→ TASK REQUIREMENTS: In the rows below, swap every "pink triangle" for "purple triangle" and write out the rows again with nothing else altered.

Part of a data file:
------------------------------------------------

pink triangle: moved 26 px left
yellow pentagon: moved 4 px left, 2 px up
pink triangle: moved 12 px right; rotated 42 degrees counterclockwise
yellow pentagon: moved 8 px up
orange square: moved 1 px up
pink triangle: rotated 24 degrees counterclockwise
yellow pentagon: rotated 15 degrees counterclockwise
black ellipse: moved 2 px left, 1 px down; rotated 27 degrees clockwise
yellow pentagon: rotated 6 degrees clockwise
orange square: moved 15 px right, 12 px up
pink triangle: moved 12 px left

------------------------------------------------

→ OUTPUT BELOW:
purple triangle: moved 26 px left
yellow pentagon: moved 4 px left, 2 px up
purple triangle: moved 12 px right; rotated 42 degrees counterclockwise
yellow pentagon: moved 8 px up
orange square: moved 1 px up
purple triangle: rotated 24 degrees counterclockwise
yellow pentagon: rotated 15 degrees counterclockwise
black ellipse: moved 2 px left, 1 px down; rotated 27 degrees clockwise
yellow pentagon: rotated 6 degrees clockwise
orange square: moved 15 px right, 12 px up
purple triangle: moved 12 px left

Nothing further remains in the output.